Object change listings
────

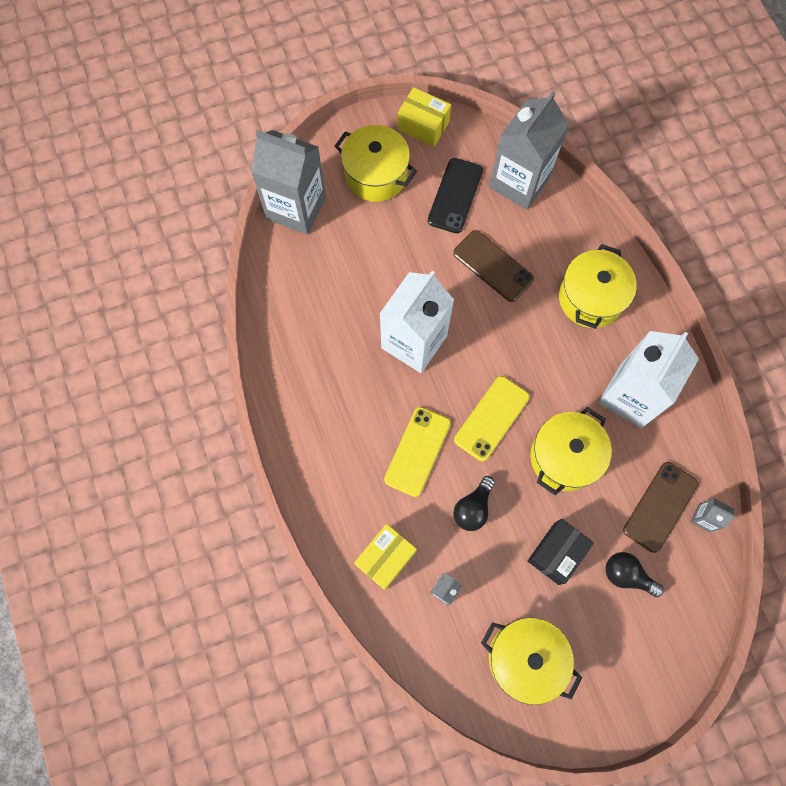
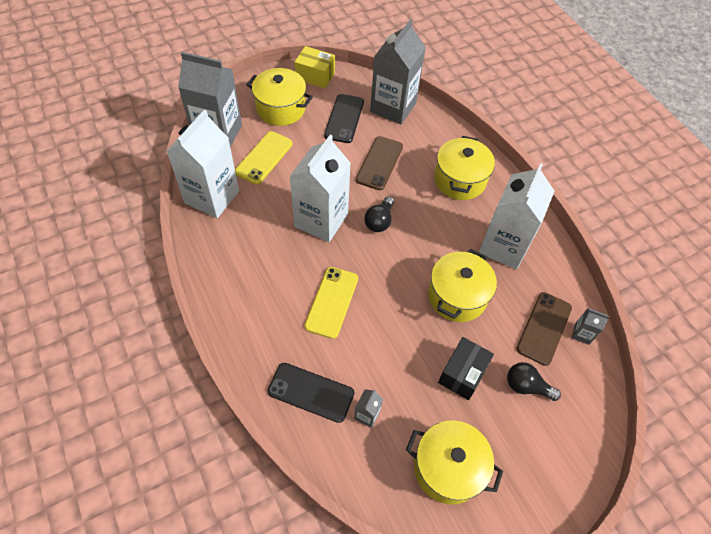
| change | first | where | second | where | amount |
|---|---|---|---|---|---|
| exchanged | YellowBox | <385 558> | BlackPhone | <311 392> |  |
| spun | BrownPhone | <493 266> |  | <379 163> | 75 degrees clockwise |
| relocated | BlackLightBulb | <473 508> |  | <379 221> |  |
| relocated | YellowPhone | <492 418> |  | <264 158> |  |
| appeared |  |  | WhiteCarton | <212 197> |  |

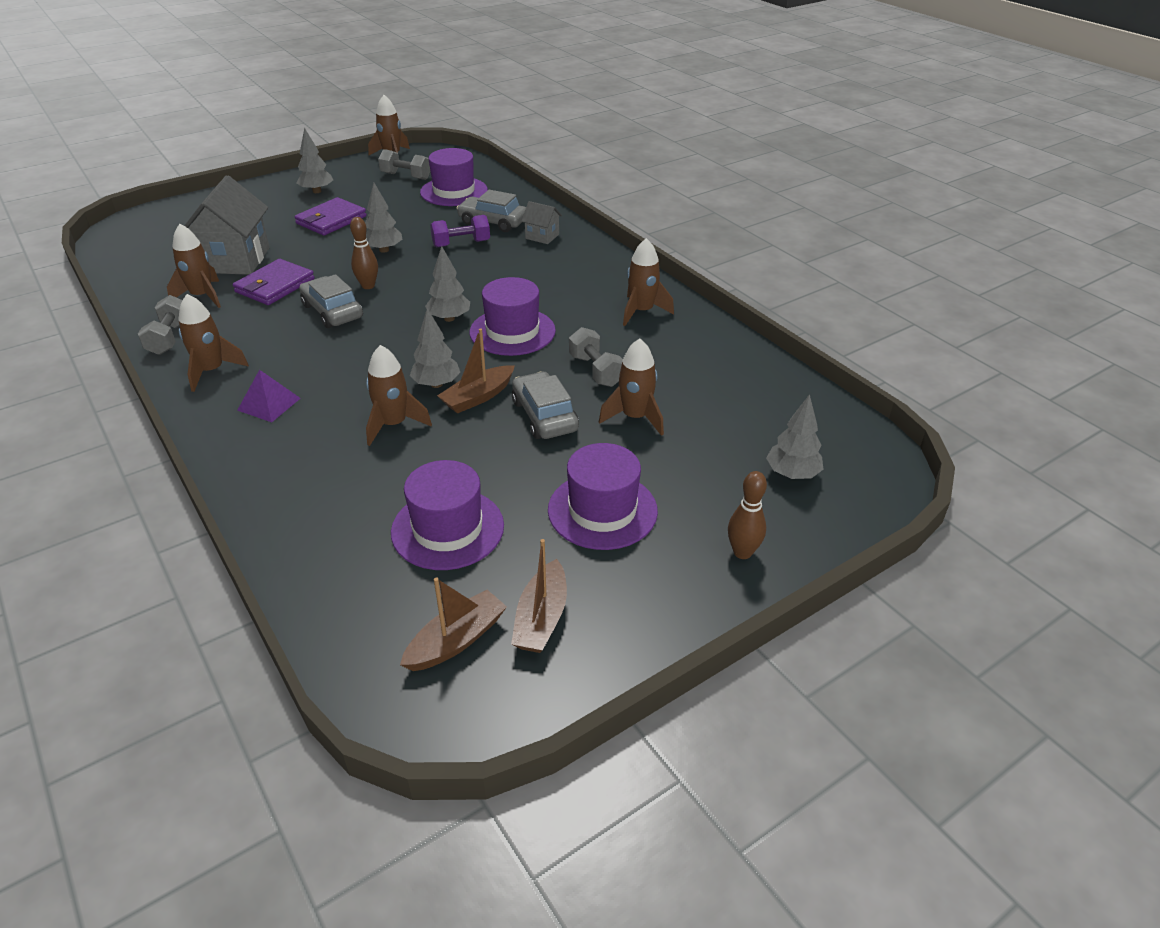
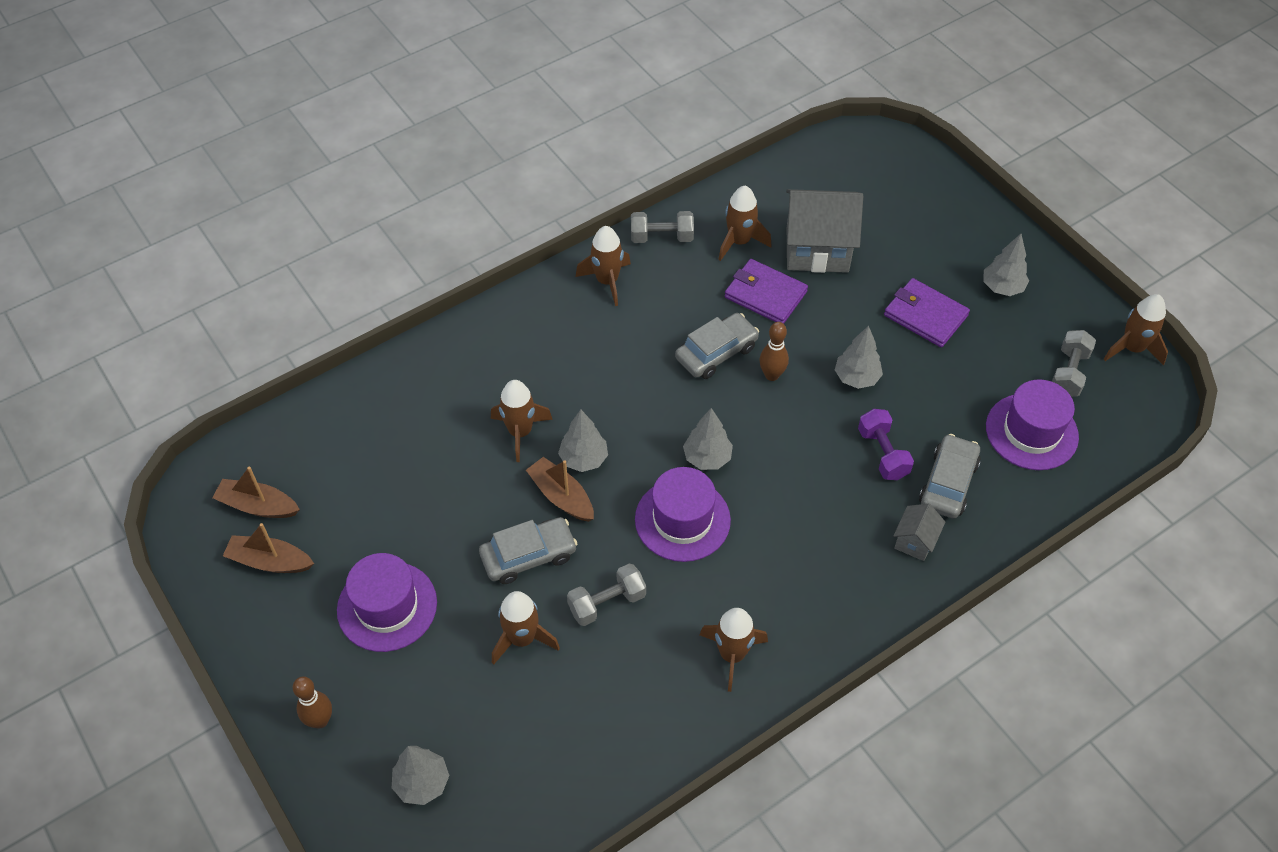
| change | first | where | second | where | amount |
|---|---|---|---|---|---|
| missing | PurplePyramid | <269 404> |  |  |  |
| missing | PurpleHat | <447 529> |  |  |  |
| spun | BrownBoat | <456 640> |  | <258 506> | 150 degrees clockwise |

────

■ **AIM OF THE EXERCISE**: Return the entries verbatim without images.

■ **EXERCISE OUTPUT**:
| change | first | where | second | where | amount |
|---|---|---|---|---|---|
| exchanged | YellowBox | <385 558> | BlackPhone | <311 392> |  |
| spun | BrownPhone | <493 266> |  | <379 163> | 75 degrees clockwise |
| relocated | BlackLightBulb | <473 508> |  | <379 221> |  |
| relocated | YellowPhone | <492 418> |  | <264 158> |  |
| appeared |  |  | WhiteCarton | <212 197> |  |

| change | first | where | second | where | amount |
|---|---|---|---|---|---|
| missing | PurplePyramid | <269 404> |  |  |  |
| missing | PurpleHat | <447 529> |  |  |  |
| spun | BrownBoat | <456 640> |  | <258 506> | 150 degrees clockwise |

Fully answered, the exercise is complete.